Image sets with object changes:
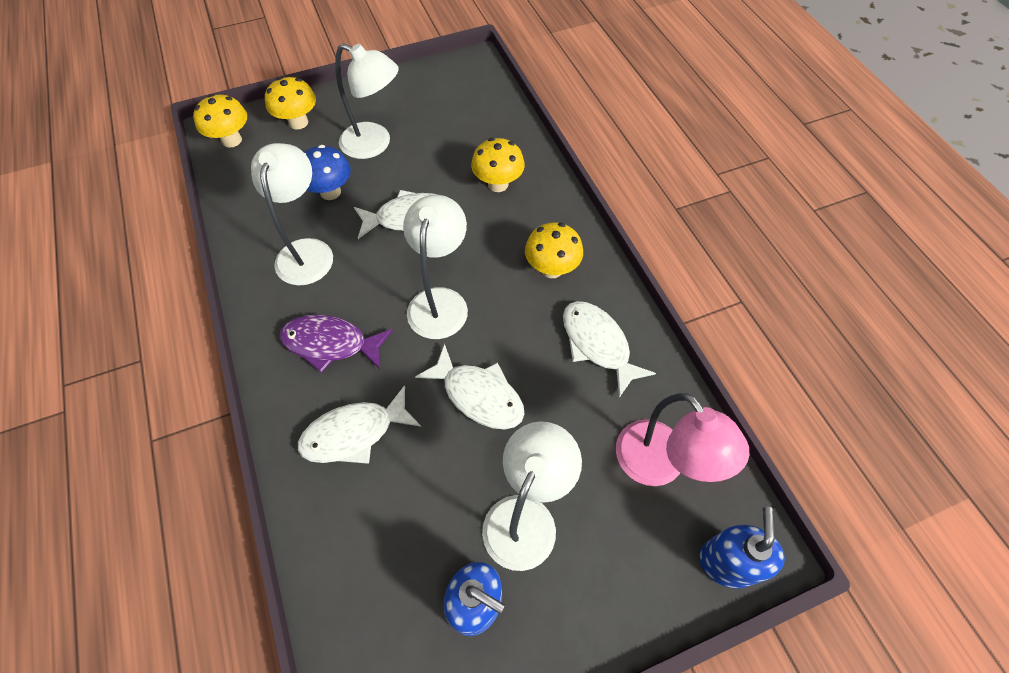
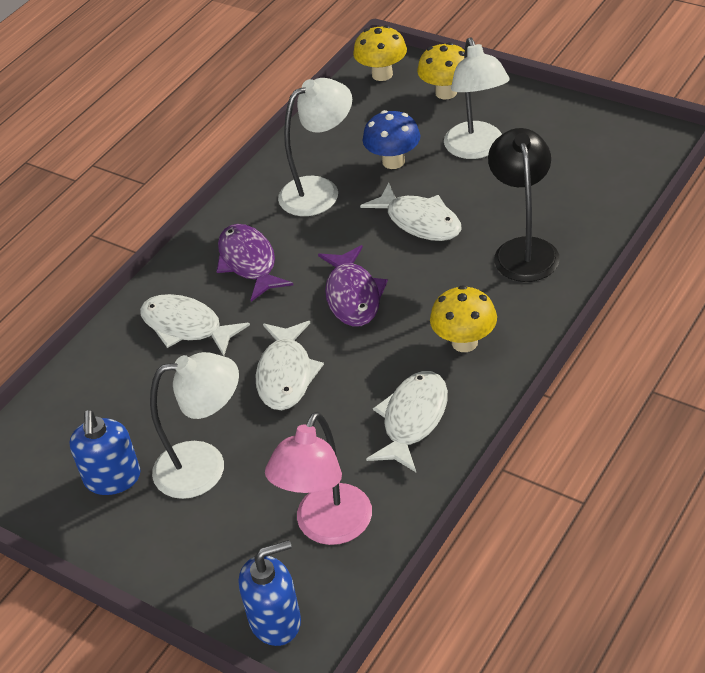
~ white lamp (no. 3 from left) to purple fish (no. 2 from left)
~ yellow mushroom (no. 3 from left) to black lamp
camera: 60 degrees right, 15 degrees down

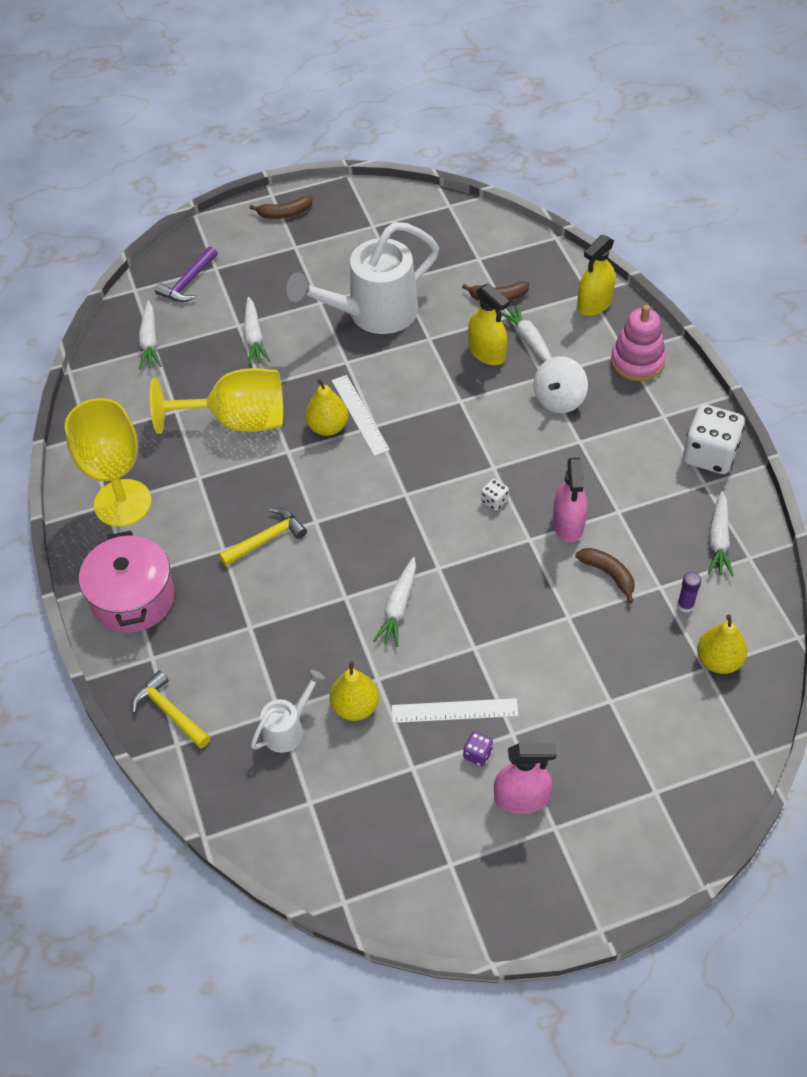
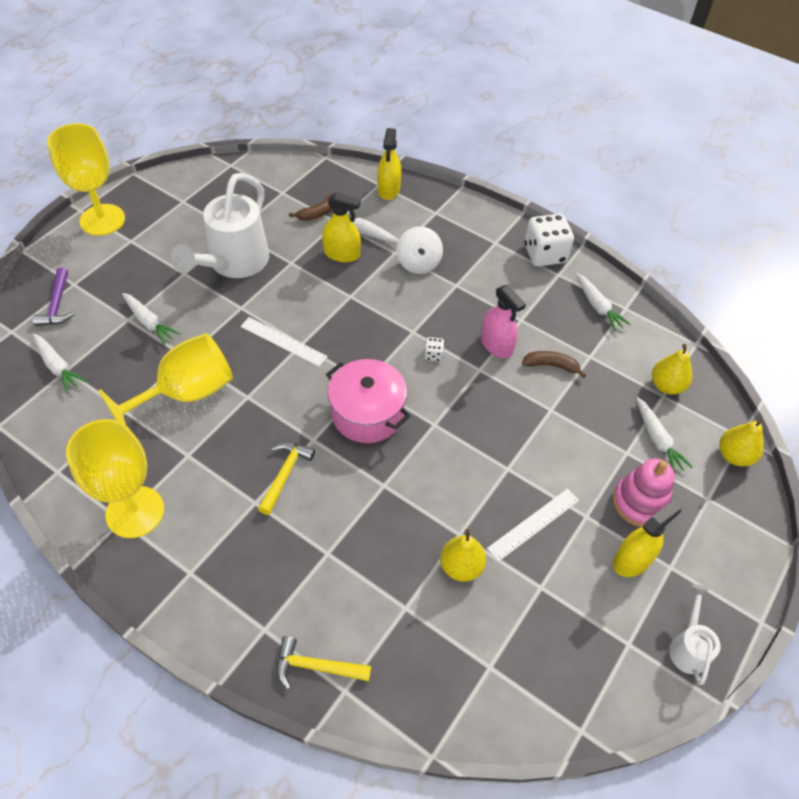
- purple dice
- purple glue stick
~ pink pot
~ white watering can (no. 1 from left in the first image) to white watering can (no. 2 from left)
~ yellow pear (no. 1 from left in the first image) to yellow pear (no. 3 from left)
~ white carrot (no. 3 from left in the first image) to white carrot (no. 5 from left)
~ pink stacking toy
~ brown banana (no. 1 from left) to yellow goblet (no. 1 from left)
~ pink spray bottle (no. 1 from left) to yellow spray bottle (no. 3 from left)
camera: 40 degrees left, 0 degrees up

▸ Required action:
Search the entries for the word "lamp". Copy each line where it appears.

▸ Answer to the problem:
~ white lamp (no. 3 from left) to purple fish (no. 2 from left)
~ yellow mushroom (no. 3 from left) to black lamp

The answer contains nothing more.